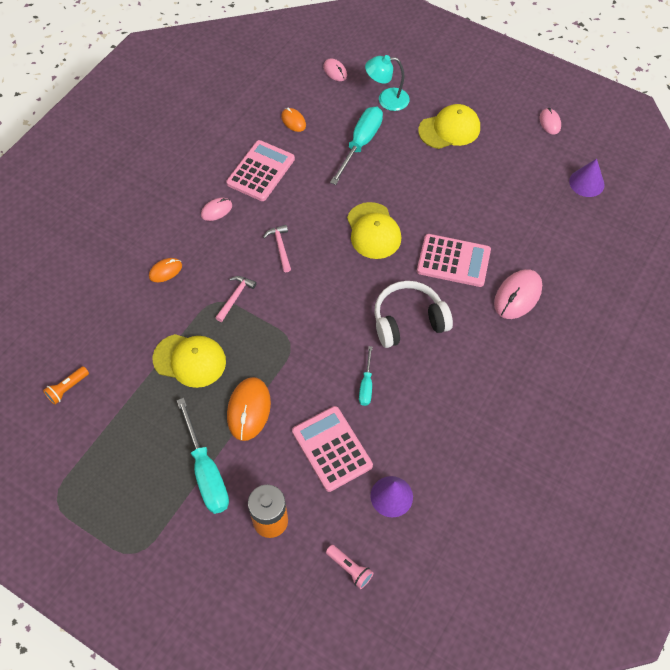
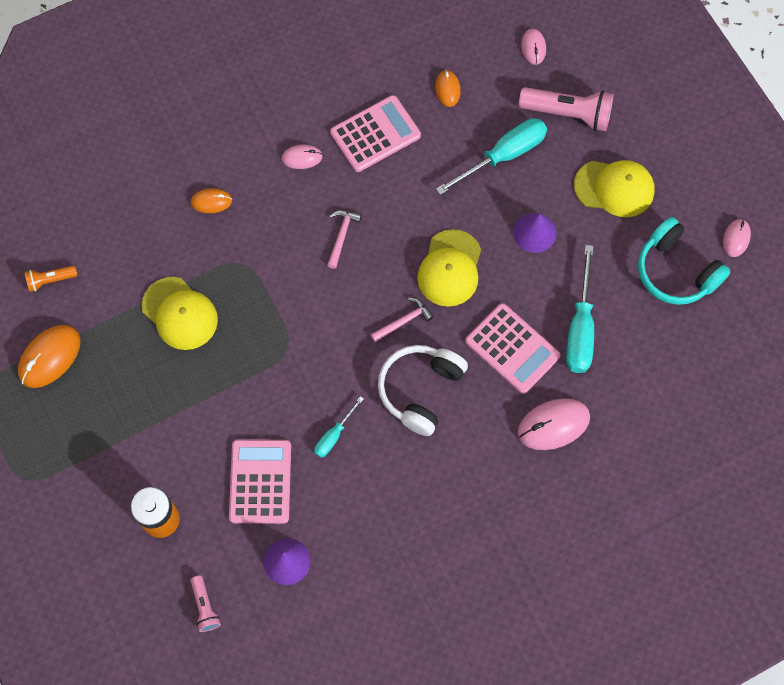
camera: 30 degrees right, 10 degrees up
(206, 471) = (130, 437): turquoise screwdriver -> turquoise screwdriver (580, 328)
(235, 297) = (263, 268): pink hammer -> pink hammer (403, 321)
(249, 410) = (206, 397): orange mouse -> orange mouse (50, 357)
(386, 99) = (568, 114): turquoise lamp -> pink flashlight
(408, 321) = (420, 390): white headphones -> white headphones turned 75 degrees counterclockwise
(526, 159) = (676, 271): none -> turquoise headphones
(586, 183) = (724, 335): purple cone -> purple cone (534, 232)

---*---

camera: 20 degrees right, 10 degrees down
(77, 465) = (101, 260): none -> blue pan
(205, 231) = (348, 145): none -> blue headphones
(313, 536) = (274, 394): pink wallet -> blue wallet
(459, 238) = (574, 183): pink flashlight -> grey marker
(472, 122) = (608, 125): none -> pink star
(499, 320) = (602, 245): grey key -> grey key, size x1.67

---*---

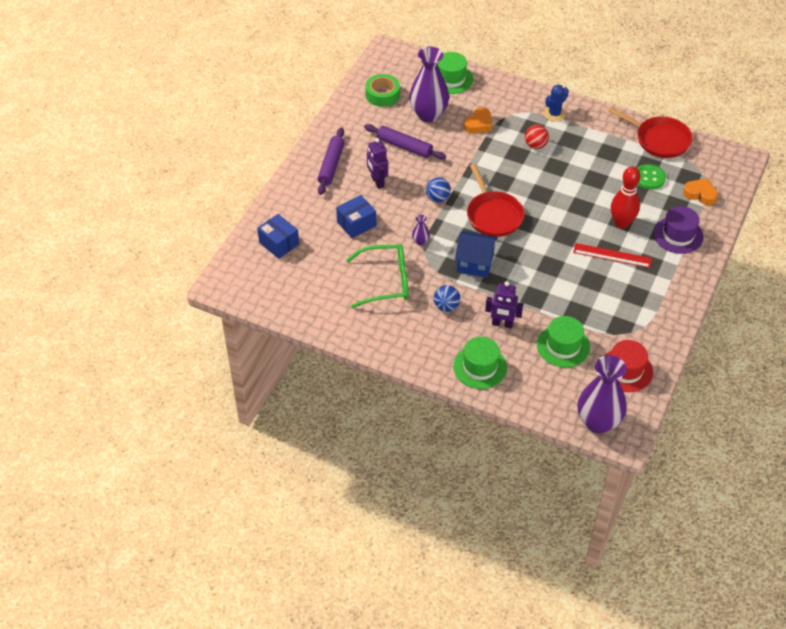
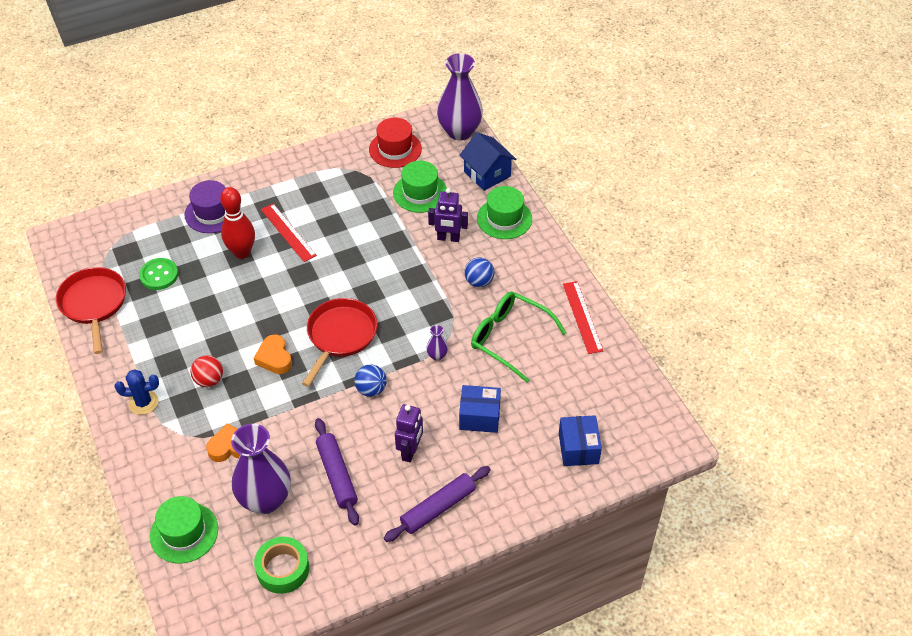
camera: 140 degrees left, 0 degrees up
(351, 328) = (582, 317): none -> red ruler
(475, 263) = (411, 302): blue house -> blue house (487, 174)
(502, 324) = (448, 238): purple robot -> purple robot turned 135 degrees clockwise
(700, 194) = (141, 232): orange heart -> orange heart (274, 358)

---*---

● **WORK TO BE COMPLETED**: Working from the records above, write out verbatim only the lines from the line containing "(475, 263) = (411, 302): blue" through the line containing "(700, 194) = (141, 232): orange".

● **EXERCISE RESPONSE**:
(475, 263) = (411, 302): blue house -> blue house (487, 174)
(502, 324) = (448, 238): purple robot -> purple robot turned 135 degrees clockwise
(700, 194) = (141, 232): orange heart -> orange heart (274, 358)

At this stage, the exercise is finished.